WORK TO BE COMPLETED:
What are the lines, word for word, from the line with "black diamond: (379, 45) -> (341, 31), moved" up to and including the line with "blue rectangle: (230, 51)" in the records below? Omit the pictures.

Start of GIVEN INFORMATION

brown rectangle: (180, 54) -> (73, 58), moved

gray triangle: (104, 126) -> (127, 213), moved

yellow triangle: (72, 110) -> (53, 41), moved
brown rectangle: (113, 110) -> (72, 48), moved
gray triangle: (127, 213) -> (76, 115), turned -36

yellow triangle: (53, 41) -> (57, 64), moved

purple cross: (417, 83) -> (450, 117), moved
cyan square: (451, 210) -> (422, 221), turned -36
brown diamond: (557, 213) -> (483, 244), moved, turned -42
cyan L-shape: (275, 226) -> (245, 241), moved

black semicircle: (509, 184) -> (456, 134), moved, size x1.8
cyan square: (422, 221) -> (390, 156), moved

End of GIVEN INFORMATION
Start of GIVEN INFORMATION

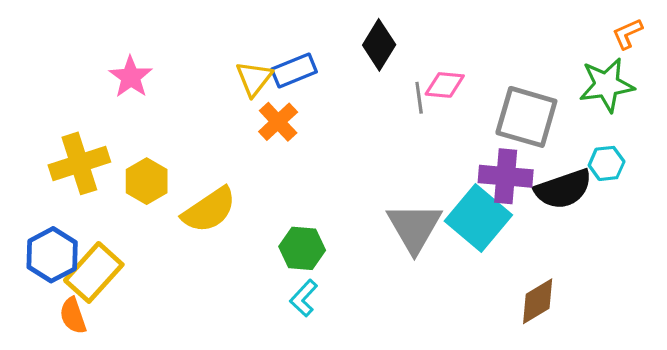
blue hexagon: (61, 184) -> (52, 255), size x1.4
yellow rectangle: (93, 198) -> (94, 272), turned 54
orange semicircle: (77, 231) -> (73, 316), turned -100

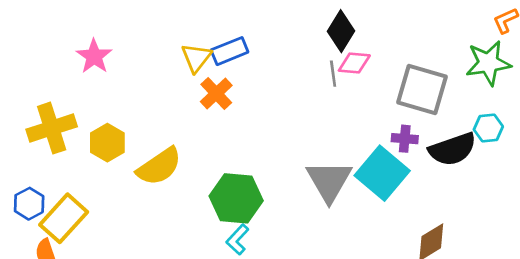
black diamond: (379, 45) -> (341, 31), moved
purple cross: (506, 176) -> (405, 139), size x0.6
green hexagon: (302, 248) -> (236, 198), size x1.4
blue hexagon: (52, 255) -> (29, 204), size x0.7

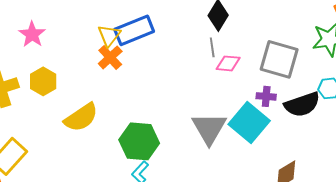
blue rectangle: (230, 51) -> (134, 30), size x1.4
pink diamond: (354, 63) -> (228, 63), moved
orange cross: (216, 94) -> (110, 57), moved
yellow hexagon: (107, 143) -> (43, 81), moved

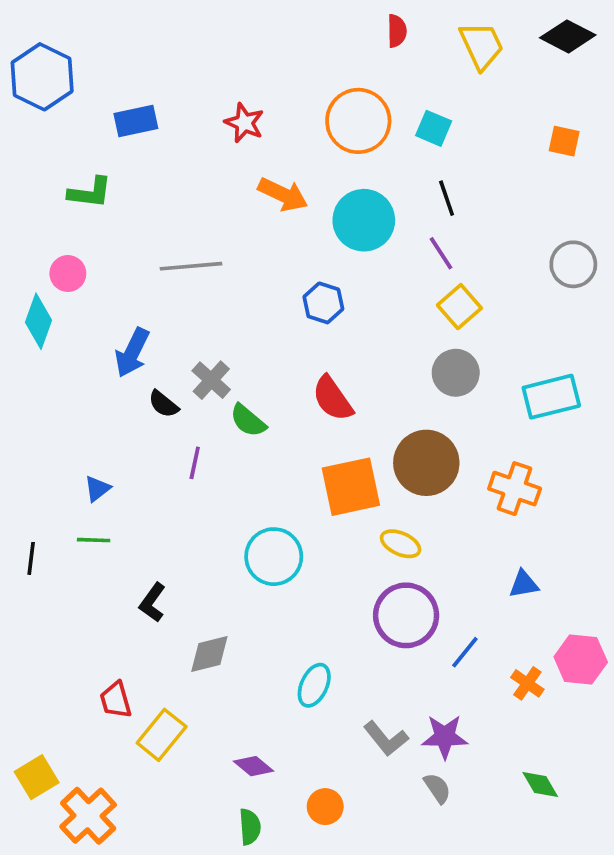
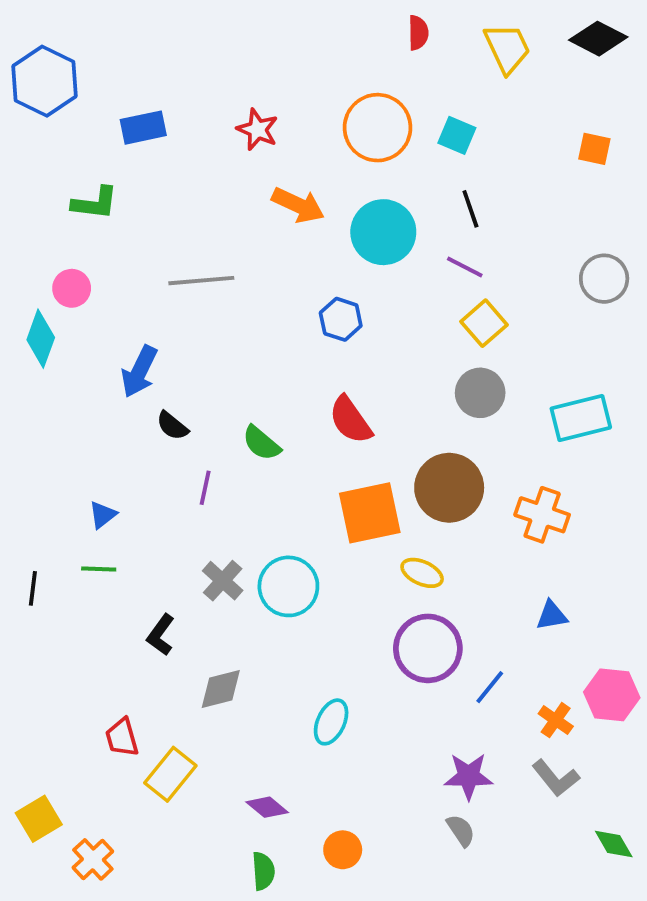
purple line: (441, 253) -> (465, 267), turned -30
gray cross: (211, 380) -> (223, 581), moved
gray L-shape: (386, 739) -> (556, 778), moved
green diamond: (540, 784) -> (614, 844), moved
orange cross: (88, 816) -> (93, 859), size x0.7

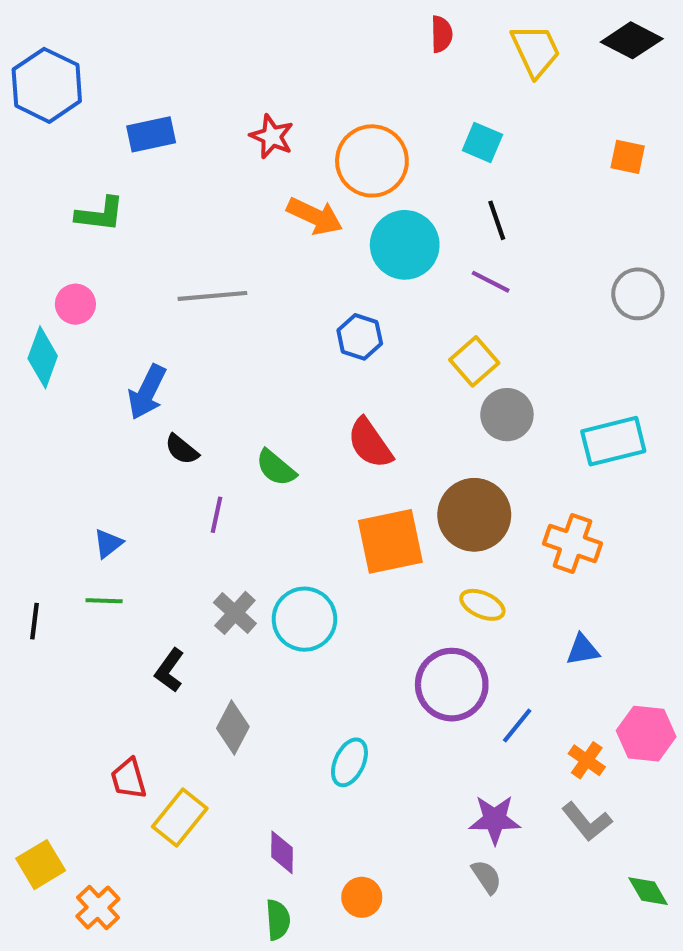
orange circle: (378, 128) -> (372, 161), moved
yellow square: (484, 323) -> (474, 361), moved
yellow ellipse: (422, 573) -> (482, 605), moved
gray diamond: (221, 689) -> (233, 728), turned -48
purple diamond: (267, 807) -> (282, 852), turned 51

End of GIVEN INFORMATION

EXERCISE OUTPUT:
black diamond: (379, 45) -> (341, 31), moved
purple cross: (506, 176) -> (405, 139), size x0.6
green hexagon: (302, 248) -> (236, 198), size x1.4
blue hexagon: (52, 255) -> (29, 204), size x0.7

blue rectangle: (230, 51) -> (134, 30), size x1.4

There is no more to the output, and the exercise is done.